* What is needed: Lines from the one containing "The second view lost the bâton" to the end of the entries below must be reproduced exactly, with both end lines kept and no other line added.
*** Available data ***
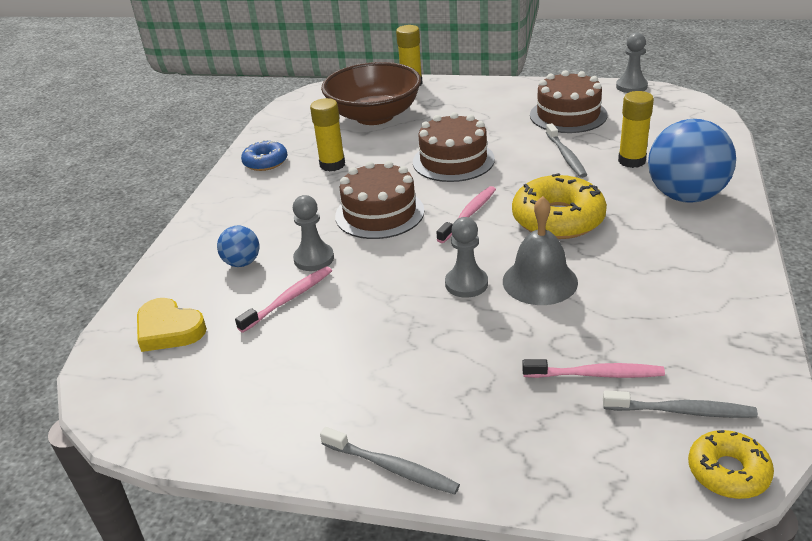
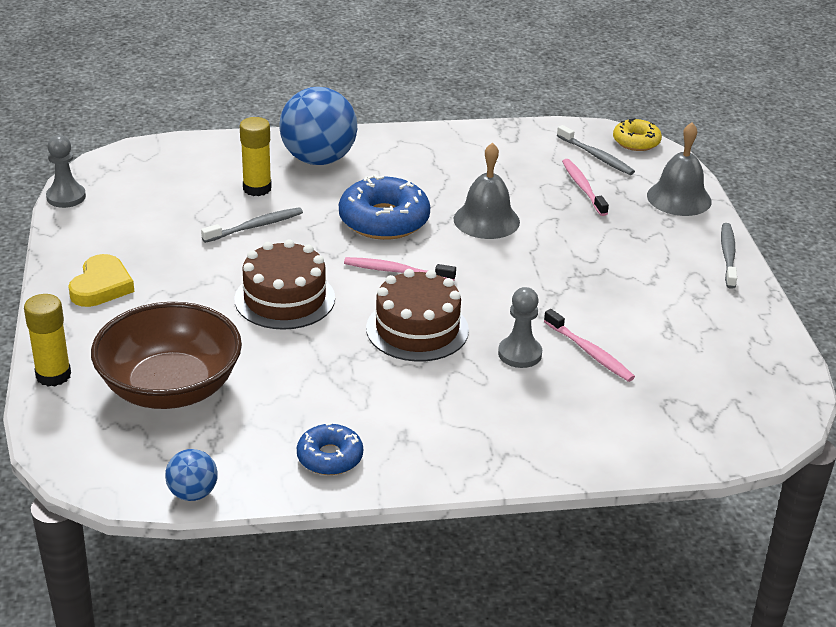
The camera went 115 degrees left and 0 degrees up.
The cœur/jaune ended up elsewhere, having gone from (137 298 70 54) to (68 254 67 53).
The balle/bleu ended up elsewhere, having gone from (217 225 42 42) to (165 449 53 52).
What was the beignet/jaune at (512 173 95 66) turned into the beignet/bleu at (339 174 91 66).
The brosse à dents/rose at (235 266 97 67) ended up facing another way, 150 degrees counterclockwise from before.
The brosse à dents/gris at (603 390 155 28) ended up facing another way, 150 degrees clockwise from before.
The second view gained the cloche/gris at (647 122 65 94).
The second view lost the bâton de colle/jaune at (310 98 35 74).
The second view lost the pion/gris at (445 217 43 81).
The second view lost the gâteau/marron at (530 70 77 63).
*** End of Available data ***
* Task answer:
The second view lost the bâton de colle/jaune at (310 98 35 74).
The second view lost the pion/gris at (445 217 43 81).
The second view lost the gâteau/marron at (530 70 77 63).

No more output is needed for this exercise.